= Aim of the task =
Starting with the line that contains "blue circle at", copy every line through the end of the data below, exactly and with nothing added.

= Exercise data =

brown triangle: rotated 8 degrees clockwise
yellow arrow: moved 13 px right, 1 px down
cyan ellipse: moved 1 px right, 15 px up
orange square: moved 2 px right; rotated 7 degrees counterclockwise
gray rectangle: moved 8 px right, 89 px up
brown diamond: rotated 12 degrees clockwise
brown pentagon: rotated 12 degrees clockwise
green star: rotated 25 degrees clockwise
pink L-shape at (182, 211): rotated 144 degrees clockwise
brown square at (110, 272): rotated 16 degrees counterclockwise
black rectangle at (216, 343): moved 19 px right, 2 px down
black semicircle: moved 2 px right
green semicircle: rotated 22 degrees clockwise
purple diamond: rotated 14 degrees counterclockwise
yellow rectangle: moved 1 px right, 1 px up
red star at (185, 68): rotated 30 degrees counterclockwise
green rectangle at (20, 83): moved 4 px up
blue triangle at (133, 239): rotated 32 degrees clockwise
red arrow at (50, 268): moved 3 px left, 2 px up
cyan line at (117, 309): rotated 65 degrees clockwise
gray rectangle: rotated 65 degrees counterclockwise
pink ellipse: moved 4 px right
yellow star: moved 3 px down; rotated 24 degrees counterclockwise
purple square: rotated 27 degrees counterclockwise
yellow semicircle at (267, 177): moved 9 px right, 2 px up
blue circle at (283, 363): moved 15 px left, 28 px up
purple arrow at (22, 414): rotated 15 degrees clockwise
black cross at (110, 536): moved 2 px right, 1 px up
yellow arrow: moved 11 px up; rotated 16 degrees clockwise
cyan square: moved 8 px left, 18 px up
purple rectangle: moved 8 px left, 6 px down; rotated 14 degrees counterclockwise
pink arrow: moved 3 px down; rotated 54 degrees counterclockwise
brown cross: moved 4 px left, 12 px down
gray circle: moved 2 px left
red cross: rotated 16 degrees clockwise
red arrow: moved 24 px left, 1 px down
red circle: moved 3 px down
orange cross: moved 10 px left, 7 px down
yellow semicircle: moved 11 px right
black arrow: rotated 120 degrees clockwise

= Your solution =
blue circle at (283, 363): moved 15 px left, 28 px up
purple arrow at (22, 414): rotated 15 degrees clockwise
black cross at (110, 536): moved 2 px right, 1 px up
yellow arrow: moved 11 px up; rotated 16 degrees clockwise
cyan square: moved 8 px left, 18 px up
purple rectangle: moved 8 px left, 6 px down; rotated 14 degrees counterclockwise
pink arrow: moved 3 px down; rotated 54 degrees counterclockwise
brown cross: moved 4 px left, 12 px down
gray circle: moved 2 px left
red cross: rotated 16 degrees clockwise
red arrow: moved 24 px left, 1 px down
red circle: moved 3 px down
orange cross: moved 10 px left, 7 px down
yellow semicircle: moved 11 px right
black arrow: rotated 120 degrees clockwise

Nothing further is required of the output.